## [What to do]
Once you find the line containing "(189, 335) = (601, 548): grey" in the data below, copy it and each following line exactly, up to and including the line containing "(364, 429) = (467, 194): blue", and nothing else.

───

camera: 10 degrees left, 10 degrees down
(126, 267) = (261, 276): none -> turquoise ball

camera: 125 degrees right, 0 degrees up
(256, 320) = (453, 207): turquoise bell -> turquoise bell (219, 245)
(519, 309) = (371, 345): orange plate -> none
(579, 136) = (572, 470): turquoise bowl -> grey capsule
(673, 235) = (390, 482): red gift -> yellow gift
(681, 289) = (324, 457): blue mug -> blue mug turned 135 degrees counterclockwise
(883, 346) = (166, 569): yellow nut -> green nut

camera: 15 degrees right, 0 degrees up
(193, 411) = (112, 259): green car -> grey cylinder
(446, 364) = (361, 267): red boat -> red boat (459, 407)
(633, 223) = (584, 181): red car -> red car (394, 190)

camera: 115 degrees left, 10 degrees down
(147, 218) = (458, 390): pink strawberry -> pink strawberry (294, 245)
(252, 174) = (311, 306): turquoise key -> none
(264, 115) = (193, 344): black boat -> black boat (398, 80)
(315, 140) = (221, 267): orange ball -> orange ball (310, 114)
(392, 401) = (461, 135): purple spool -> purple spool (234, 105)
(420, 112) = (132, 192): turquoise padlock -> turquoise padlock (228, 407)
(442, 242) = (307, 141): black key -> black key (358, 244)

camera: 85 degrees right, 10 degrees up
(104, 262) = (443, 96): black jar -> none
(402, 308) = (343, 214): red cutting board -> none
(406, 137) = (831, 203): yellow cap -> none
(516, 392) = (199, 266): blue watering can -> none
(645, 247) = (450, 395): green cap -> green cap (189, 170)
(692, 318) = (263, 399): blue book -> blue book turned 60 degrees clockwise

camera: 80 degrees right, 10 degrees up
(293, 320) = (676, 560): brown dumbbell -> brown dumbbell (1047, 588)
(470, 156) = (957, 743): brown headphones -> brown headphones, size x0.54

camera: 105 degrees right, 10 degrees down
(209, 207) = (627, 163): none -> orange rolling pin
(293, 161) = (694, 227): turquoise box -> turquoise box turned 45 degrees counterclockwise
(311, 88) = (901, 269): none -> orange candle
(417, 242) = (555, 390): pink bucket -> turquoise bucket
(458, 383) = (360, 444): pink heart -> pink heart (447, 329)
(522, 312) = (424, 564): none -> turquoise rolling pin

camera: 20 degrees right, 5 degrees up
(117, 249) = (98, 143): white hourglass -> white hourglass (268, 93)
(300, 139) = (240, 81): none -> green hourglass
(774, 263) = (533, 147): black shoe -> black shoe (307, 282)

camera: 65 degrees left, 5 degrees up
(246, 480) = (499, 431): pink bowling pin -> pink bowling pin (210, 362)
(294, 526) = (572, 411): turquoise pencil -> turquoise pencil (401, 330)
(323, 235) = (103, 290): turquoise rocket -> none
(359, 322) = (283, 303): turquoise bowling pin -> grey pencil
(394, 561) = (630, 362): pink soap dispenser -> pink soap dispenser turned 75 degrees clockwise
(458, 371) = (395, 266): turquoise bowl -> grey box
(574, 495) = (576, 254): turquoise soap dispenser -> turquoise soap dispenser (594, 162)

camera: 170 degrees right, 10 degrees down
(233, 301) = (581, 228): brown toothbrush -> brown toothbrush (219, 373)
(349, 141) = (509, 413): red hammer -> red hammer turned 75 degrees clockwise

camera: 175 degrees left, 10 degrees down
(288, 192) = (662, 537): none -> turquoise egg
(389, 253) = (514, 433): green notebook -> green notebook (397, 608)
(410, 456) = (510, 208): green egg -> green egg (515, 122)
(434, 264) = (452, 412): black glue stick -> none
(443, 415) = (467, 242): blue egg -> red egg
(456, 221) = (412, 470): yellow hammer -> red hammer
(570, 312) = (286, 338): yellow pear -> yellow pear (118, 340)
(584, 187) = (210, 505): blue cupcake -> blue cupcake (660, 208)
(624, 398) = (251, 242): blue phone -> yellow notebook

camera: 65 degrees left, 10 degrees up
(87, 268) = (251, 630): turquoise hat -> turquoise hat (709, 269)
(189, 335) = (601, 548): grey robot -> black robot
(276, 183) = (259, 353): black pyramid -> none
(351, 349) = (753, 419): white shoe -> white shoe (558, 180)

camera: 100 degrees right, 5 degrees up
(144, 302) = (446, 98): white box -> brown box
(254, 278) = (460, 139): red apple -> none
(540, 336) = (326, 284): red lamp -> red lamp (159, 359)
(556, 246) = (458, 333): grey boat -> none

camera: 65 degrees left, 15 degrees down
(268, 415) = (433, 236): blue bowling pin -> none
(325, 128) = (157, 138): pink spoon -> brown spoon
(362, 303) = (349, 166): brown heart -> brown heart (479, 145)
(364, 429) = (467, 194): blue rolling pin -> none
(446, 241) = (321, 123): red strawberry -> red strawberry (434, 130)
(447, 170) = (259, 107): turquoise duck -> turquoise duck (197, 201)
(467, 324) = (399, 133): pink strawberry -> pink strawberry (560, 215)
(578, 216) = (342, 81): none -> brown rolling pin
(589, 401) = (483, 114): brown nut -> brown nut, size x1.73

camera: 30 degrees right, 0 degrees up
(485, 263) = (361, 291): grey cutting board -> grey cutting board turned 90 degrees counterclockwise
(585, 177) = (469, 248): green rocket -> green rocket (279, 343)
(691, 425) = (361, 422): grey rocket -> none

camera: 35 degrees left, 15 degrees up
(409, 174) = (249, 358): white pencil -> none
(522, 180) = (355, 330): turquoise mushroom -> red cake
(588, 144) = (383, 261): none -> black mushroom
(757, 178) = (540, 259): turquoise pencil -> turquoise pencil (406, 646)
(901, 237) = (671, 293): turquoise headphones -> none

───

## [Written response]
(189, 335) = (601, 548): grey robot -> black robot
(276, 183) = (259, 353): black pyramid -> none
(351, 349) = (753, 419): white shoe -> white shoe (558, 180)

camera: 100 degrees right, 5 degrees up
(144, 302) = (446, 98): white box -> brown box
(254, 278) = (460, 139): red apple -> none
(540, 336) = (326, 284): red lamp -> red lamp (159, 359)
(556, 246) = (458, 333): grey boat -> none

camera: 65 degrees left, 15 degrees down
(268, 415) = (433, 236): blue bowling pin -> none
(325, 128) = (157, 138): pink spoon -> brown spoon
(362, 303) = (349, 166): brown heart -> brown heart (479, 145)
(364, 429) = (467, 194): blue rolling pin -> none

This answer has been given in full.